**DATA TO USE:**
- - - - - - -
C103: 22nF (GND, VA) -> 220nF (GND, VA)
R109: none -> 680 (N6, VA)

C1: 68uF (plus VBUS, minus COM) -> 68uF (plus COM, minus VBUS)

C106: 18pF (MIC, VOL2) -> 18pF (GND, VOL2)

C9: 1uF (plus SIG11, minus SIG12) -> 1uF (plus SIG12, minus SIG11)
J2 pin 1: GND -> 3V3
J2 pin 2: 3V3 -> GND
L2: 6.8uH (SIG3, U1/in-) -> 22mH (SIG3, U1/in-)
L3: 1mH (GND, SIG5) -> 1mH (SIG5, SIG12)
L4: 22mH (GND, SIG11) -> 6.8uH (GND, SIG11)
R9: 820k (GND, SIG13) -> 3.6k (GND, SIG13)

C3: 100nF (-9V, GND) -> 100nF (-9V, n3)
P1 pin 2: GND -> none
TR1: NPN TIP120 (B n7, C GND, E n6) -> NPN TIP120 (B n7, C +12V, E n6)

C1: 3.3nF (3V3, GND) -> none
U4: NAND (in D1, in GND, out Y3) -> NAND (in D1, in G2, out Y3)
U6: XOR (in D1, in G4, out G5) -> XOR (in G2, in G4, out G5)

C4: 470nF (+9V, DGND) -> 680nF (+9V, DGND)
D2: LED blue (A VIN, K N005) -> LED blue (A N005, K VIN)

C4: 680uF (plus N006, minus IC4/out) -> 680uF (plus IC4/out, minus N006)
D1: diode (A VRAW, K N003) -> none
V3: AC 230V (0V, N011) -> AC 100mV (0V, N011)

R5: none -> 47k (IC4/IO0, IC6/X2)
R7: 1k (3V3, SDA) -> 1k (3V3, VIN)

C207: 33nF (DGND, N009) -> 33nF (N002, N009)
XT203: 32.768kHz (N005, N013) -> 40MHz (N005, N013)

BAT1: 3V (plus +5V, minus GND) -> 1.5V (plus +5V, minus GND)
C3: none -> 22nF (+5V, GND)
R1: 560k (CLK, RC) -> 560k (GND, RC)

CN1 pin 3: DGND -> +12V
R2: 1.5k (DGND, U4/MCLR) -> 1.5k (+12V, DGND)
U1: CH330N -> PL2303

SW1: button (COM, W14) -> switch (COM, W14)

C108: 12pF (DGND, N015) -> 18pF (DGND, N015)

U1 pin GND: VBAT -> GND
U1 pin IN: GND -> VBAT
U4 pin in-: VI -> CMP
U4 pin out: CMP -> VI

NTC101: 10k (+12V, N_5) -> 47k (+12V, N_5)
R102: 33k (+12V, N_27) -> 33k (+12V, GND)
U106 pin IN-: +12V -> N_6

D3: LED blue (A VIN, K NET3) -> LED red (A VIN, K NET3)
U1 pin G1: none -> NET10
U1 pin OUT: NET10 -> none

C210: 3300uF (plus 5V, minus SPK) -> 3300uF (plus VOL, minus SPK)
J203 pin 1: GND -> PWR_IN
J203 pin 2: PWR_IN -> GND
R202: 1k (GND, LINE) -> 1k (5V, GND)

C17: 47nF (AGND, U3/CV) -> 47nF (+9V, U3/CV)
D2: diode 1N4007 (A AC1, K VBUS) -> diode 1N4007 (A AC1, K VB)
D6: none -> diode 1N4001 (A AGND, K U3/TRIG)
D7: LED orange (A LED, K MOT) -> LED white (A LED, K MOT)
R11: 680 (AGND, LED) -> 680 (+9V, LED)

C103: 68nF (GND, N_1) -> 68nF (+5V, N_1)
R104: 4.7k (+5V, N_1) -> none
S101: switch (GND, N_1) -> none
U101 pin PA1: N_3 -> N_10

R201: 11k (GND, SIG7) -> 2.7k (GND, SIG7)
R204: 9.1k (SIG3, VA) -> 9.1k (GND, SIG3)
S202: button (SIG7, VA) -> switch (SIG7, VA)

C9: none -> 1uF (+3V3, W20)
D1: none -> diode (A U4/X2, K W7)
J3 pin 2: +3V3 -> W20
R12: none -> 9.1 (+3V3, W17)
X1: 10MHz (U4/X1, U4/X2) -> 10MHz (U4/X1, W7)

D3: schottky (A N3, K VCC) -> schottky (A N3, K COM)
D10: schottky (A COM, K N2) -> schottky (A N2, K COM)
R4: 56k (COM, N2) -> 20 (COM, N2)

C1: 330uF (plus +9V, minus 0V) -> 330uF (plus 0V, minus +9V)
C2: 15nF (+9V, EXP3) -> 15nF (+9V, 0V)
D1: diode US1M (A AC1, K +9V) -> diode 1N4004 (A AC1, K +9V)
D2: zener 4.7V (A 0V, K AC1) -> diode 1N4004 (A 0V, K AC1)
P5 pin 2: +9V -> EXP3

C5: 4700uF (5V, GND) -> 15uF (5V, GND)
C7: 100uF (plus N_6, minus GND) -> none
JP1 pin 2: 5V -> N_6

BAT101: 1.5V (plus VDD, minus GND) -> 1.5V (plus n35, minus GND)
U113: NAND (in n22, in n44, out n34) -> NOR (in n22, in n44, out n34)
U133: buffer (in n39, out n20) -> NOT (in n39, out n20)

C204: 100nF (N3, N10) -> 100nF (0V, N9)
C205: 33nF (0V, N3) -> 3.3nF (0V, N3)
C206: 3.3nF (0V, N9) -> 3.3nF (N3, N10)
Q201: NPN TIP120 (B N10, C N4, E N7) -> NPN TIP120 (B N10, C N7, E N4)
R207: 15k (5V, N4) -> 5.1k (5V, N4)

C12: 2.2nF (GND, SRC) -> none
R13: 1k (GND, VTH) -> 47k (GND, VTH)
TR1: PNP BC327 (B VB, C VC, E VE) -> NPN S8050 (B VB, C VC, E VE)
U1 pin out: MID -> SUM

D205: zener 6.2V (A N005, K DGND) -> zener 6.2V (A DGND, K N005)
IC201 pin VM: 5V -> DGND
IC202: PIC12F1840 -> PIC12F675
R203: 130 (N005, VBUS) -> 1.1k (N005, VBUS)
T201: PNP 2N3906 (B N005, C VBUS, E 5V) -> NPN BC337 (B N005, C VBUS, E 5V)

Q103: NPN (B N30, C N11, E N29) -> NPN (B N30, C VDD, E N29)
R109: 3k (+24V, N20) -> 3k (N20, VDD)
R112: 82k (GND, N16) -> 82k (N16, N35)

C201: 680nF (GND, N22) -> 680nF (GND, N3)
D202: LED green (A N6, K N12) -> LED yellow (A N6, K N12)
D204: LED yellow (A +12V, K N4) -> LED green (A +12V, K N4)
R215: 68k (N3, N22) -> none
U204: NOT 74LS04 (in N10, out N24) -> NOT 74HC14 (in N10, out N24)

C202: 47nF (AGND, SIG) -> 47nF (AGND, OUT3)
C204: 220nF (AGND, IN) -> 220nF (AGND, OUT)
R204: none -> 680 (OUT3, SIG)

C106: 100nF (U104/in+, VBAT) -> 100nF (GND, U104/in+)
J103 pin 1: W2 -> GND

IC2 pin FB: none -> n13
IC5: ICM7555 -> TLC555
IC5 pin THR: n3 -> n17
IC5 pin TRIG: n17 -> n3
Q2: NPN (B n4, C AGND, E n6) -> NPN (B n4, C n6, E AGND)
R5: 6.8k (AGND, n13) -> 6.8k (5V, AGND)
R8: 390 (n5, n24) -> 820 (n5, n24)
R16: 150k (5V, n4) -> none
- - - - - - -
**WORK INSTRUCTION:** Retype the first line of the entries and every line after it, please, through the line that contains "R9: 820k (GND, SIG13) -> 3.6k (GND, SIG13)". Add nothing.

**TASK RESULT:**
C103: 22nF (GND, VA) -> 220nF (GND, VA)
R109: none -> 680 (N6, VA)

C1: 68uF (plus VBUS, minus COM) -> 68uF (plus COM, minus VBUS)

C106: 18pF (MIC, VOL2) -> 18pF (GND, VOL2)

C9: 1uF (plus SIG11, minus SIG12) -> 1uF (plus SIG12, minus SIG11)
J2 pin 1: GND -> 3V3
J2 pin 2: 3V3 -> GND
L2: 6.8uH (SIG3, U1/in-) -> 22mH (SIG3, U1/in-)
L3: 1mH (GND, SIG5) -> 1mH (SIG5, SIG12)
L4: 22mH (GND, SIG11) -> 6.8uH (GND, SIG11)
R9: 820k (GND, SIG13) -> 3.6k (GND, SIG13)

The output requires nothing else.